Problem requirements: Each record needs to be retyped exactly, though its pictures should not appear.

Study material START

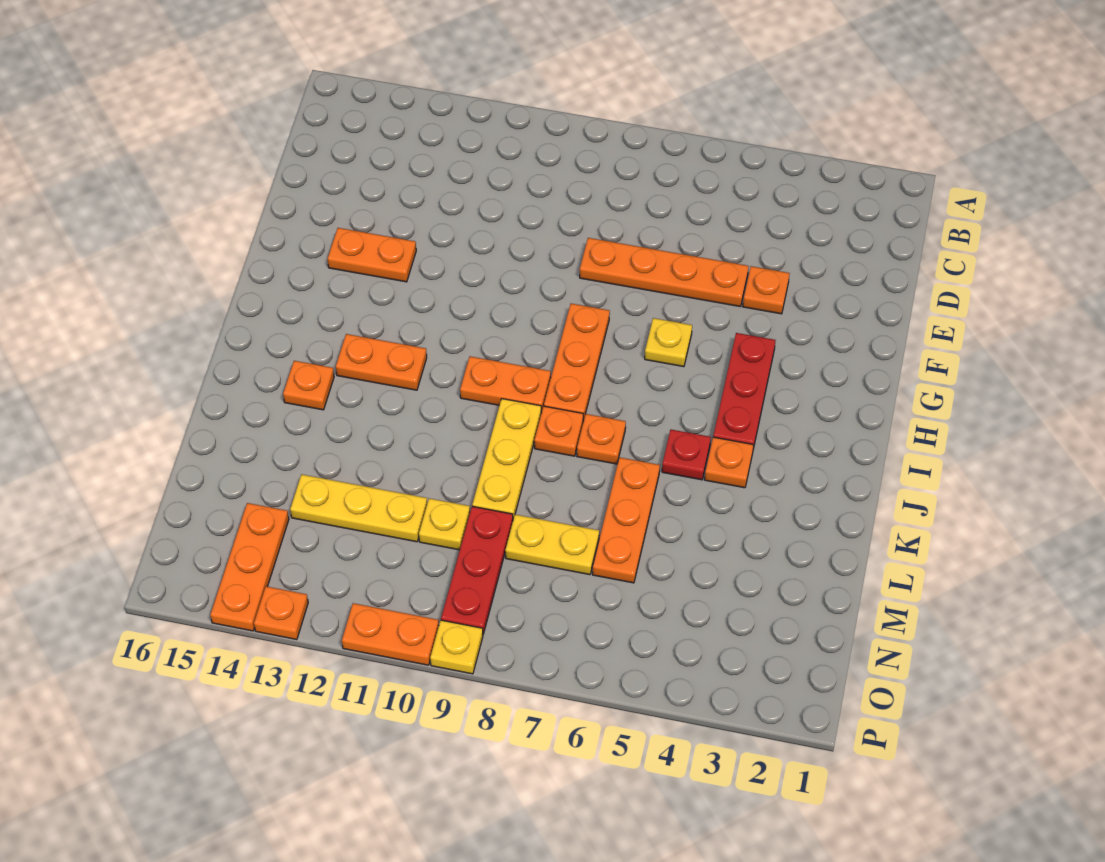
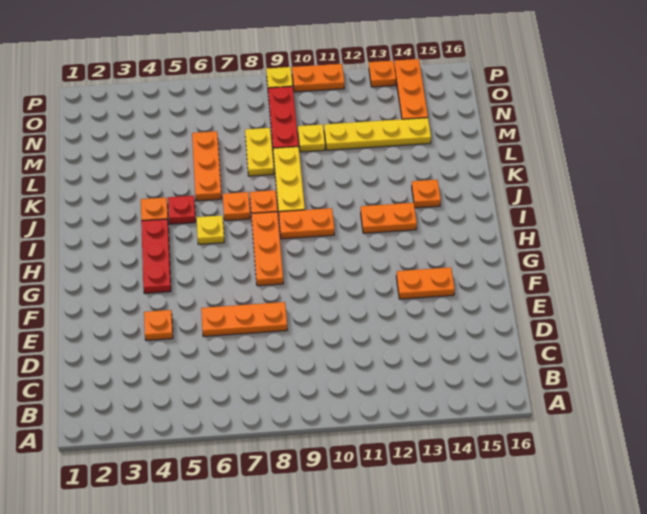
orange 1x4 plate [580,238,749,307] -> orange 1x3 plate [201,302,287,337]
yellow 1x1 plate [645,318,692,367] -> yellow 1x1 plate moved to [196,215,224,244]
yellow 1x2 plate [505,515,599,575] -> yellow 1x2 plate turned to [245,128,274,176]
yellow 1x3 plate [290,474,427,542] -> yellow 1x4 plate [324,118,431,150]

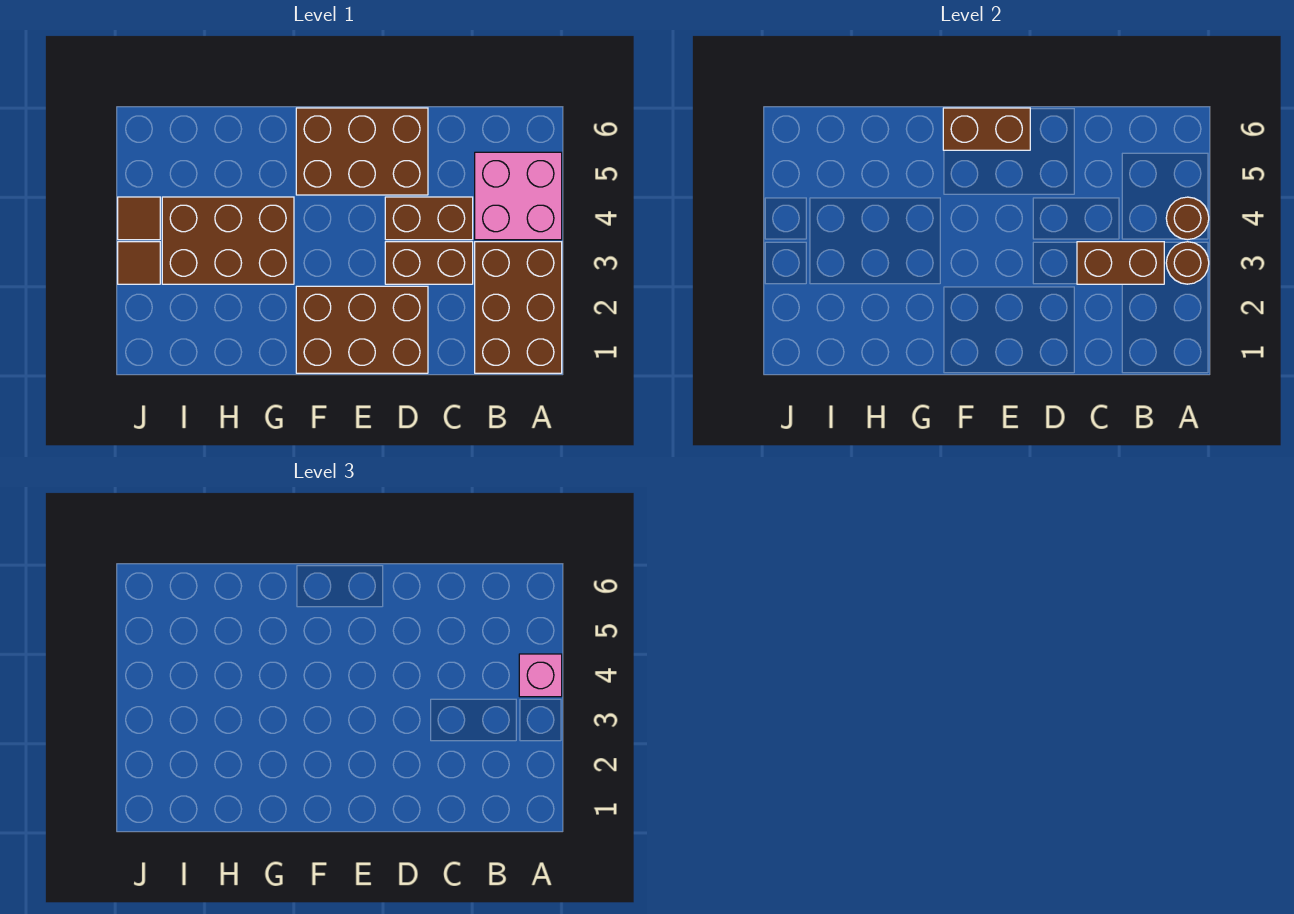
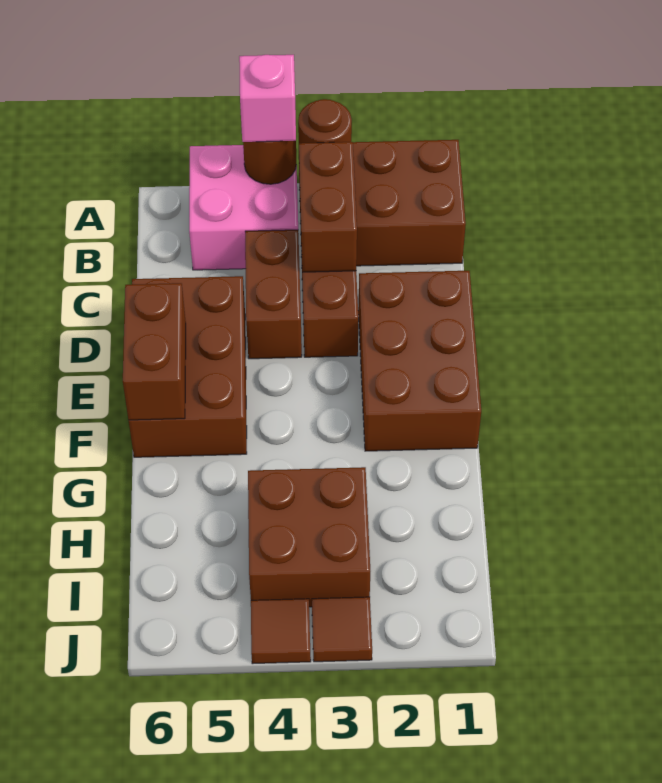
brown 2x3 brick [162,197,294,284] -> brown 2x2 brick [248,467,370,607]

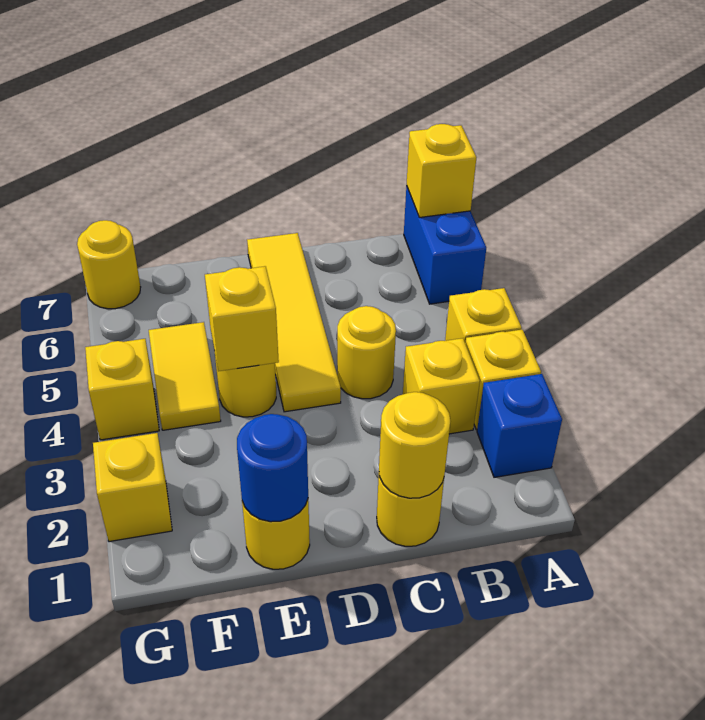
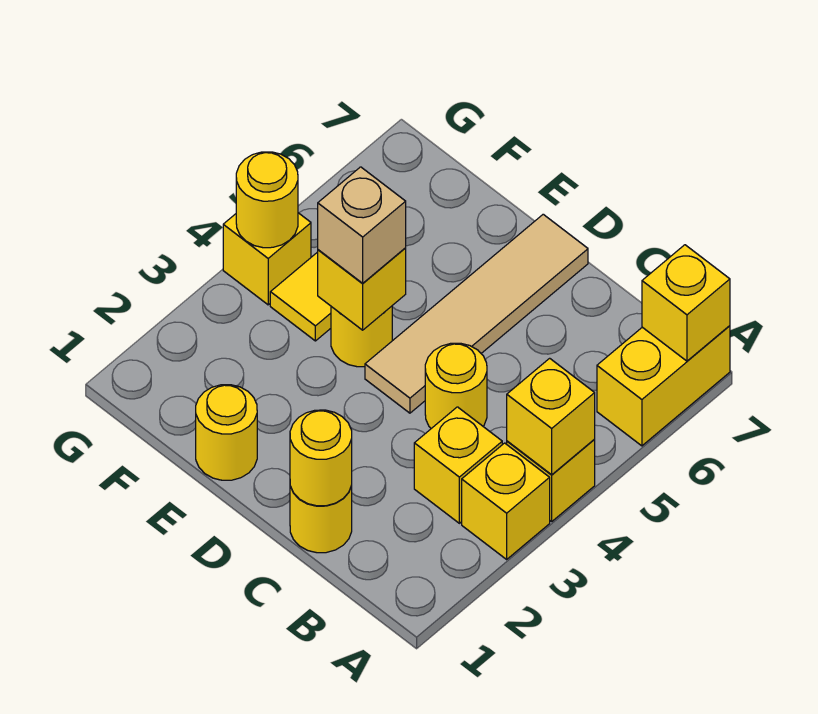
blue 1x1 brick [477,374,562,477] -> none
blue 1x2 brick [404,186,486,304] -> yellow 1x2 brick [597,326,730,446]
yellow 1x4 tile [247,233,341,412] -> tan 1x4 tile [365,214,588,413]
blue 1x1 round brick [237,414,308,522] -> none
none -> tan 1x1 brick [318,167,406,283]
yellow 1x1 brick [93,433,172,542] -> yellow 1x1 brick moved to [507,358,595,475]
yellow 1x1 round brick [77,220,141,309] -> yellow 1x1 round brick moved to [236,152,298,248]

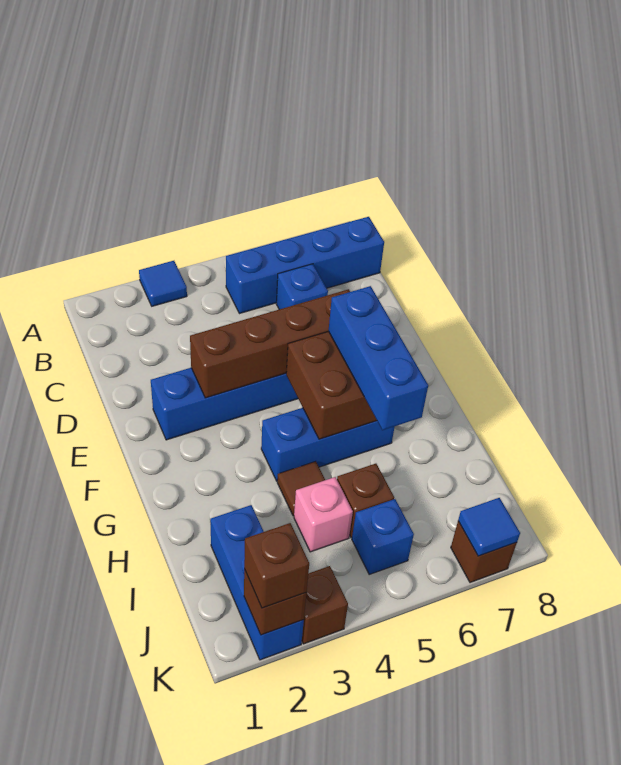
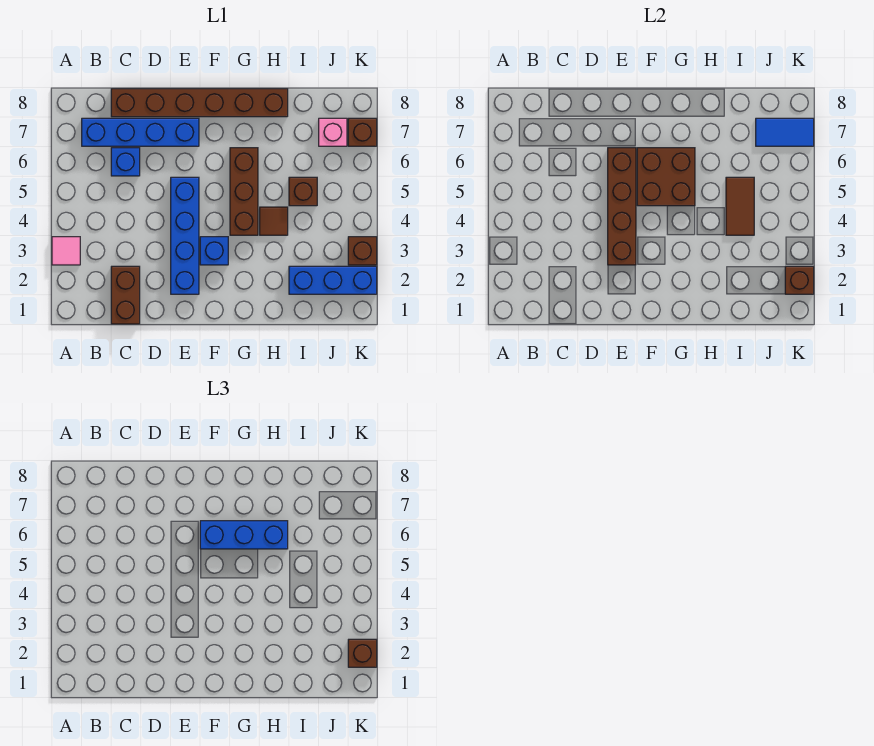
blue 1x1 tile [139,261,187,306] -> pink 1x1 tile [52,237,80,265]
blue 1x4 brick [226,217,384,314] -> blue 1x4 brick turned to [82,118,199,146]
none -> brown 1x2 brick [111,266,140,324]
none -> brown 1x6 brick [111,89,288,117]
blue 1x3 brick [261,408,395,481] -> brown 1x3 brick [230,148,258,235]
pink 1x1 brick [294,477,353,552] -> pink 1x1 brick moved to [319,118,347,146]
none -> brown 1x2 tile [726,177,754,235]
blue 1x1 brick [352,499,414,574] -> blue 1x1 brick moved to [200,237,228,265]
blue 1x1 tile [458,498,520,556] -> blue 1x2 tile [756,118,814,146]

Study material END

Answer space:
orange 1x4 plate [580,238,749,307] -> orange 1x3 plate [201,302,287,337]
yellow 1x1 plate [645,318,692,367] -> yellow 1x1 plate moved to [196,215,224,244]
yellow 1x2 plate [505,515,599,575] -> yellow 1x2 plate turned to [245,128,274,176]
yellow 1x3 plate [290,474,427,542] -> yellow 1x4 plate [324,118,431,150]

brown 2x3 brick [162,197,294,284] -> brown 2x2 brick [248,467,370,607]

blue 1x1 brick [477,374,562,477] -> none
blue 1x2 brick [404,186,486,304] -> yellow 1x2 brick [597,326,730,446]
yellow 1x4 tile [247,233,341,412] -> tan 1x4 tile [365,214,588,413]
blue 1x1 round brick [237,414,308,522] -> none
none -> tan 1x1 brick [318,167,406,283]
yellow 1x1 brick [93,433,172,542] -> yellow 1x1 brick moved to [507,358,595,475]
yellow 1x1 round brick [77,220,141,309] -> yellow 1x1 round brick moved to [236,152,298,248]

blue 1x1 tile [139,261,187,306] -> pink 1x1 tile [52,237,80,265]
blue 1x4 brick [226,217,384,314] -> blue 1x4 brick turned to [82,118,199,146]
none -> brown 1x2 brick [111,266,140,324]
none -> brown 1x6 brick [111,89,288,117]
blue 1x3 brick [261,408,395,481] -> brown 1x3 brick [230,148,258,235]
pink 1x1 brick [294,477,353,552] -> pink 1x1 brick moved to [319,118,347,146]
none -> brown 1x2 tile [726,177,754,235]
blue 1x1 brick [352,499,414,574] -> blue 1x1 brick moved to [200,237,228,265]
blue 1x1 tile [458,498,520,556] -> blue 1x2 tile [756,118,814,146]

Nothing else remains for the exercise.